WHAT NEEDS TO BE DONE → Take the line that contains "D3: diode 1N4001" in the data below and each line after it, through the last, and repeat them unchanged.

MATERIAL SUPPLIED →
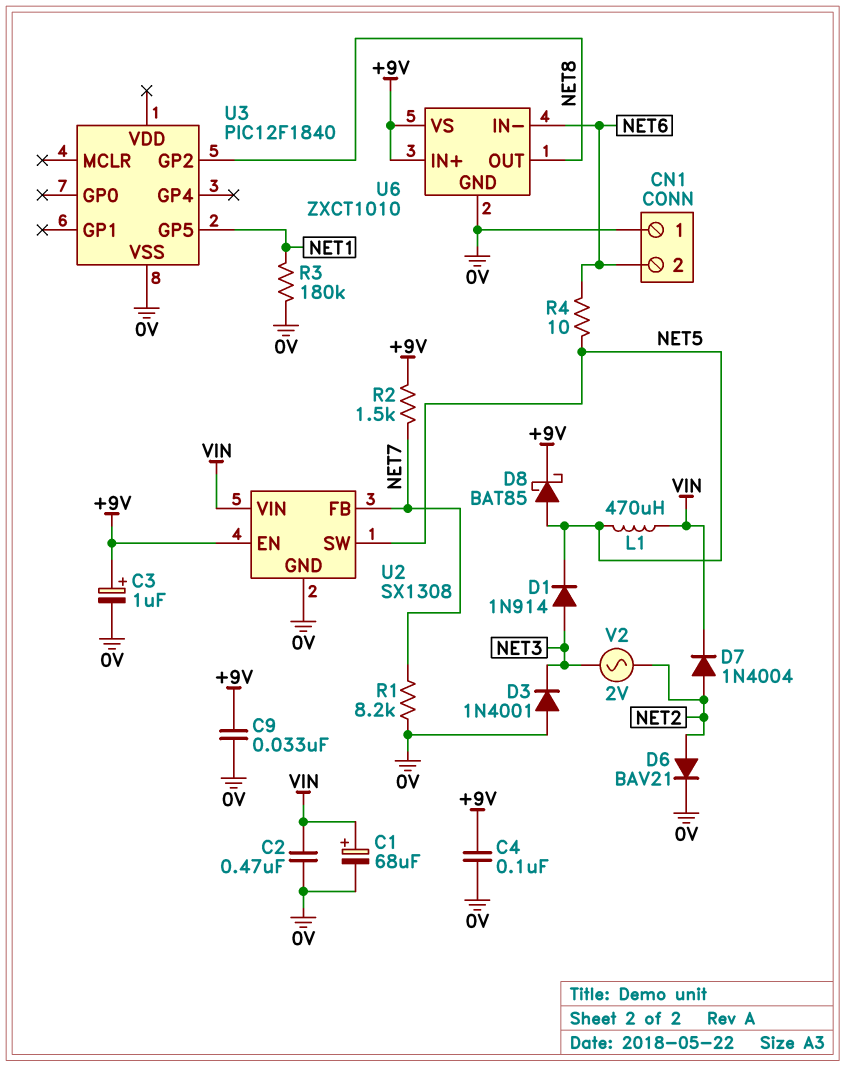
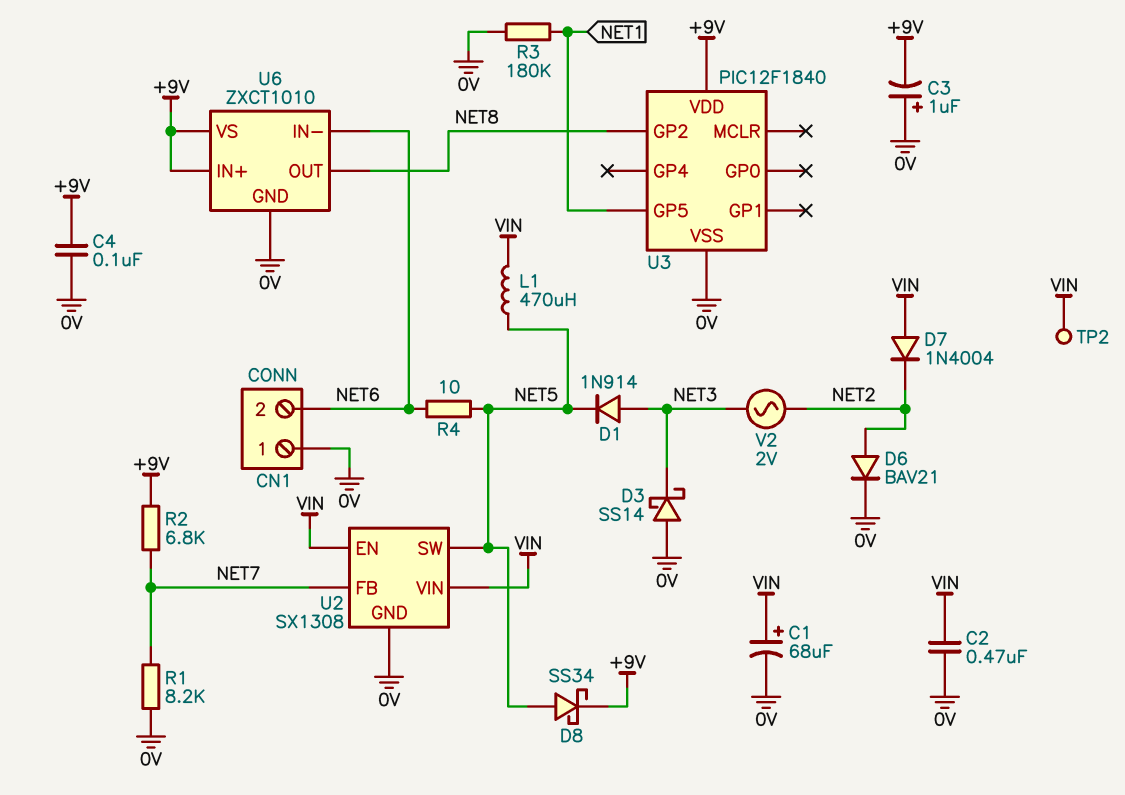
C3: 1uF (plus +9V, minus 0V) -> 1uF (plus 0V, minus +9V)
C9: 33nF (+9V, 0V) -> none
D3: diode 1N4001 (A 0V, K NET3) -> schottky SS14 (A 0V, K NET3)
D7: diode 1N4004 (A NET2, K VIN) -> diode 1N4004 (A VIN, K NET2)
D8: schottky BAT85 (A NET5, K +9V) -> schottky SS34 (A NET5, K +9V)
R2: 1.5k (+9V, NET7) -> 6.8k (+9V, NET7)
TP2: none -> test point (VIN)
U2 pin EN: +9V -> VIN
U3 pin VDD: none -> +9V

EXERCISE OUTPUT →
D3: diode 1N4001 (A 0V, K NET3) -> schottky SS14 (A 0V, K NET3)
D7: diode 1N4004 (A NET2, K VIN) -> diode 1N4004 (A VIN, K NET2)
D8: schottky BAT85 (A NET5, K +9V) -> schottky SS34 (A NET5, K +9V)
R2: 1.5k (+9V, NET7) -> 6.8k (+9V, NET7)
TP2: none -> test point (VIN)
U2 pin EN: +9V -> VIN
U3 pin VDD: none -> +9V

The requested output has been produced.